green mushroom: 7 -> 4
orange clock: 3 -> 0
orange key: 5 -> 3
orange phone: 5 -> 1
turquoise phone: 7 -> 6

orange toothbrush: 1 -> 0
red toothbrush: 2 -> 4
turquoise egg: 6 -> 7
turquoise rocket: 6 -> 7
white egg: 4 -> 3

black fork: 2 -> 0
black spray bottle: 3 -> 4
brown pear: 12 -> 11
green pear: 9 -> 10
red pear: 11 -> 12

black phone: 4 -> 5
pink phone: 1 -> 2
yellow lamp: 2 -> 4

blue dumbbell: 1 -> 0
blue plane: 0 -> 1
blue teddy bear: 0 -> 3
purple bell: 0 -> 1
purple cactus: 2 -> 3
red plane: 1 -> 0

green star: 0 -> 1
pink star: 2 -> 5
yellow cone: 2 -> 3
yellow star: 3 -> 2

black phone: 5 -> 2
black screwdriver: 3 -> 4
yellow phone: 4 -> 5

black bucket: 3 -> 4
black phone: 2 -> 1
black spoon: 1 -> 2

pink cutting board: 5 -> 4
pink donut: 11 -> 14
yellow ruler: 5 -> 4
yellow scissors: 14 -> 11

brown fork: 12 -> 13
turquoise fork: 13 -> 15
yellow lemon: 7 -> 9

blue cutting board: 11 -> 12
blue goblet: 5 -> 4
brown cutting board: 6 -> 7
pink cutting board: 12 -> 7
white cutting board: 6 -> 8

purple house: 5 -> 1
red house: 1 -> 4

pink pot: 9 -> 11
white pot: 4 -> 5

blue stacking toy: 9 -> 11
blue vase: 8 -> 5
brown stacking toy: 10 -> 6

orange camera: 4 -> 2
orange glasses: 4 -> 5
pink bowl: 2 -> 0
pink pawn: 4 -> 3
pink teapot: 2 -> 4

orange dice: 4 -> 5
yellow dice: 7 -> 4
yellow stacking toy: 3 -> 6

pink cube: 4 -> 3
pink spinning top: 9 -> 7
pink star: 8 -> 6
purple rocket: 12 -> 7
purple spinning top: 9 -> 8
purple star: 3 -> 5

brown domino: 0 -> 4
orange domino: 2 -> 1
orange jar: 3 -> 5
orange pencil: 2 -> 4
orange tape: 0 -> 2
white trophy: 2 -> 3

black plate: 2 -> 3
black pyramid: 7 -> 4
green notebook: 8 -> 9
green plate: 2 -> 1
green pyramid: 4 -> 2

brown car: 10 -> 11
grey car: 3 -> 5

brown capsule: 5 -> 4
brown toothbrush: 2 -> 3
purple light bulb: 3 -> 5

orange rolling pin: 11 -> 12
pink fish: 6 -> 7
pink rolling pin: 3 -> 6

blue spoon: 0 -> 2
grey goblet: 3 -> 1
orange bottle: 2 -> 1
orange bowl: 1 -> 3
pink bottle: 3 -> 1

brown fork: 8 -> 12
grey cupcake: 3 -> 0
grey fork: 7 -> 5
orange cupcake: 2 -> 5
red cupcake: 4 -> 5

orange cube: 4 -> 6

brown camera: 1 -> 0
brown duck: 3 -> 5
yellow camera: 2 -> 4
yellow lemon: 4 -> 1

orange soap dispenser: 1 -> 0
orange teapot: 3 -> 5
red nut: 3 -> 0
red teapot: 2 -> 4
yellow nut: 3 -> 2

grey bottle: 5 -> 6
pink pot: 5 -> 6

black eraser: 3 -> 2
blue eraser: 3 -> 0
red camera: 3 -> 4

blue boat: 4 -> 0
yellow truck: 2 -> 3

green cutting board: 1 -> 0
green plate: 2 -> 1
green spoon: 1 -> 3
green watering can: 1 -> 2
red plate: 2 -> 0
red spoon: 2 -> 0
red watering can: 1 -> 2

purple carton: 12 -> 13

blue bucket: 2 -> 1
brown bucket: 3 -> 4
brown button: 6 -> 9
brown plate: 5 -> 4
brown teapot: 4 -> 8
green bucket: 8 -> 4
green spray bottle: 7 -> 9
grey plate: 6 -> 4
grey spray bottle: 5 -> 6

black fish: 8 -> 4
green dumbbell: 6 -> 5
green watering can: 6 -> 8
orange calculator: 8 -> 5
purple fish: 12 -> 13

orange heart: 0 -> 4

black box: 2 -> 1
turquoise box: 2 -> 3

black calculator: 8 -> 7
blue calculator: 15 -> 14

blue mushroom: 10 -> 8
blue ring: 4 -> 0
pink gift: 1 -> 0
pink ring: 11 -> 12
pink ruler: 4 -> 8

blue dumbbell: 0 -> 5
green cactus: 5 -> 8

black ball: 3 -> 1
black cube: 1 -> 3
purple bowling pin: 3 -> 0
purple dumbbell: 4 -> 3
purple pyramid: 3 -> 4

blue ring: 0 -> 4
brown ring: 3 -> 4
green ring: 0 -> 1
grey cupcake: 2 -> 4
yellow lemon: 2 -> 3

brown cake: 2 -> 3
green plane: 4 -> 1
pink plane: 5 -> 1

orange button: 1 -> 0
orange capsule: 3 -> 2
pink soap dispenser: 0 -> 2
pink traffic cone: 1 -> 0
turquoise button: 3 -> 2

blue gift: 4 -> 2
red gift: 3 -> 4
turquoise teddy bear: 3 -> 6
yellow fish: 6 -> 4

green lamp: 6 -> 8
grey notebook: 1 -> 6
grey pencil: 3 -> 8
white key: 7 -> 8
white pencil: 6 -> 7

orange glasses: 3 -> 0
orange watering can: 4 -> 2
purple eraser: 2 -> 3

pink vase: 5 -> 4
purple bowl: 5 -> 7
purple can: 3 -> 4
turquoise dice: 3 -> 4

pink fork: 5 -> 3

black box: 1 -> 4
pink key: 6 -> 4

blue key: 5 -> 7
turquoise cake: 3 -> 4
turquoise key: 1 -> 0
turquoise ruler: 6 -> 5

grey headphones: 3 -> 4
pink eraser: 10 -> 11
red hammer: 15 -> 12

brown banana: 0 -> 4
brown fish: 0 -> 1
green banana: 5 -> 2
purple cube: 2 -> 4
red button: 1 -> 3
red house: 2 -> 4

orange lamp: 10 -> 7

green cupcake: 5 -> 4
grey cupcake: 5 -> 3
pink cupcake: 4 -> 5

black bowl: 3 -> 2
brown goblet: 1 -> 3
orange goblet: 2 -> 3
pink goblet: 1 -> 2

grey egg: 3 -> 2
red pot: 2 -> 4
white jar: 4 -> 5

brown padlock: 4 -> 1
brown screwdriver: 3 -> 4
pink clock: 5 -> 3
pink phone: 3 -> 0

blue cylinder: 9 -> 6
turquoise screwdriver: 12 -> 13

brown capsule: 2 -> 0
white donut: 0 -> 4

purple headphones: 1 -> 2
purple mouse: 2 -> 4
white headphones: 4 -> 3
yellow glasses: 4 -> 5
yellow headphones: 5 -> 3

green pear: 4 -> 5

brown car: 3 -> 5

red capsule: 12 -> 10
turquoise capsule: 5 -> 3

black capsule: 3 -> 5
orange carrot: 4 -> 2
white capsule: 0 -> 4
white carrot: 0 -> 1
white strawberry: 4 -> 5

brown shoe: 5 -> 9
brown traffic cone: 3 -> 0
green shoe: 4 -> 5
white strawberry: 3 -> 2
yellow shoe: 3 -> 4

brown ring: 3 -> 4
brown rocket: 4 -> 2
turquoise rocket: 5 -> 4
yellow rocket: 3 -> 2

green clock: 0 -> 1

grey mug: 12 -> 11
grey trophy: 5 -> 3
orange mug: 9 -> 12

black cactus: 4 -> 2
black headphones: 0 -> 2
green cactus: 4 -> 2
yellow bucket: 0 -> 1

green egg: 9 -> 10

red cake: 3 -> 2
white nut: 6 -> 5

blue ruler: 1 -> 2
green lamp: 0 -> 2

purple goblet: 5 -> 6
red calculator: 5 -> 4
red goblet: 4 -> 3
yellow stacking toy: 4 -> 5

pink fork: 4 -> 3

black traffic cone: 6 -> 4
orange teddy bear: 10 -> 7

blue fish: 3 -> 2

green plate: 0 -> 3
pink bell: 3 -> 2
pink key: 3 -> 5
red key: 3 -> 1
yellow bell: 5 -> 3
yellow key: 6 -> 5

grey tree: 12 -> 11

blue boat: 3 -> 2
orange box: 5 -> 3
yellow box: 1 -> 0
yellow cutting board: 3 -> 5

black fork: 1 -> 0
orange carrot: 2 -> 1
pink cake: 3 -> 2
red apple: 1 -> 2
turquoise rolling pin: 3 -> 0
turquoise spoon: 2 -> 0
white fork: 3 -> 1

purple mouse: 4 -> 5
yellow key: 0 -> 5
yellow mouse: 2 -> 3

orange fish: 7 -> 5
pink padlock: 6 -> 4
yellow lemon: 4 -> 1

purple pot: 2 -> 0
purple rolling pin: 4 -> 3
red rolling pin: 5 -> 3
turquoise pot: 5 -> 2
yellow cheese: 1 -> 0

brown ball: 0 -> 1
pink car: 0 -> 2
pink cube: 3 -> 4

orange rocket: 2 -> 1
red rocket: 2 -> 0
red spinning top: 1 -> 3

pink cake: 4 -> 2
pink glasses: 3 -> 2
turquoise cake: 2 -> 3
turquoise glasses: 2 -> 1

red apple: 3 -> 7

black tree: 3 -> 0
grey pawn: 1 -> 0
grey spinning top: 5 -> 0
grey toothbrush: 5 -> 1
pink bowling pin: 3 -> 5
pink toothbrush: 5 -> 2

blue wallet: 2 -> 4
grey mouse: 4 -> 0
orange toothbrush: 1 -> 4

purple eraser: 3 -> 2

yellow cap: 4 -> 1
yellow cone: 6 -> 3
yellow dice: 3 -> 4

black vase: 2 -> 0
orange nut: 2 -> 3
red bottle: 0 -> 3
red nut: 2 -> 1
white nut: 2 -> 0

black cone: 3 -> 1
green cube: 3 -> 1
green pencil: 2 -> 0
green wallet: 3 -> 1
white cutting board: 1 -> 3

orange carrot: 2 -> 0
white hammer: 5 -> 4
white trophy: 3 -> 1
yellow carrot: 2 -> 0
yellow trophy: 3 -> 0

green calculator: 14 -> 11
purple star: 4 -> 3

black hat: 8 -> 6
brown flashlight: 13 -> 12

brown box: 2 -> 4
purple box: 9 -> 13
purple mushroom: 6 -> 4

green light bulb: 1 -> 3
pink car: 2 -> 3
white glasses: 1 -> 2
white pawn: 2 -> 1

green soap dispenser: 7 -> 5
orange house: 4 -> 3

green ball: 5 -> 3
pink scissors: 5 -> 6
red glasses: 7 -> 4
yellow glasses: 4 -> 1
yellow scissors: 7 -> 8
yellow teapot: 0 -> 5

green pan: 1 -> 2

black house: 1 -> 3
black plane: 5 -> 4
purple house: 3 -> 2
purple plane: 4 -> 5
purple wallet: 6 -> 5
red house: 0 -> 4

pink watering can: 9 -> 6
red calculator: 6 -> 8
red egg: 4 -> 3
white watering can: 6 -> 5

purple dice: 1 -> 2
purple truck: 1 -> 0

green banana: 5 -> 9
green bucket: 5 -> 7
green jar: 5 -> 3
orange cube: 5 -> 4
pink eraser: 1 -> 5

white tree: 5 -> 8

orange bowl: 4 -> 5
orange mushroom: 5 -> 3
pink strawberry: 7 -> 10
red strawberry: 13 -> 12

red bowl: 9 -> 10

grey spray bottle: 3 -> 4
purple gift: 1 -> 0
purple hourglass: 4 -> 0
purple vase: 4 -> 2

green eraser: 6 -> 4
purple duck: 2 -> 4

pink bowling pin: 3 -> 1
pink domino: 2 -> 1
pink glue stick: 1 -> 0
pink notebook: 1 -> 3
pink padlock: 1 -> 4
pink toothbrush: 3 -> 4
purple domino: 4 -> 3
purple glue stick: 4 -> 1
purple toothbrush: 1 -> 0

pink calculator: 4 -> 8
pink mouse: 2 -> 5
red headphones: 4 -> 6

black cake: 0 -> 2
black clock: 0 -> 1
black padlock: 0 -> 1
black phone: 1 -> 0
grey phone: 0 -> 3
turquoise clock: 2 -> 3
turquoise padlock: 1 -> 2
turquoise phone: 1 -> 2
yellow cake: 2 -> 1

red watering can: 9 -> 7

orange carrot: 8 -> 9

### Action item
A count is needed of the lines in this data that contain "strawberry"; give the number and no other text.

### Your solution
4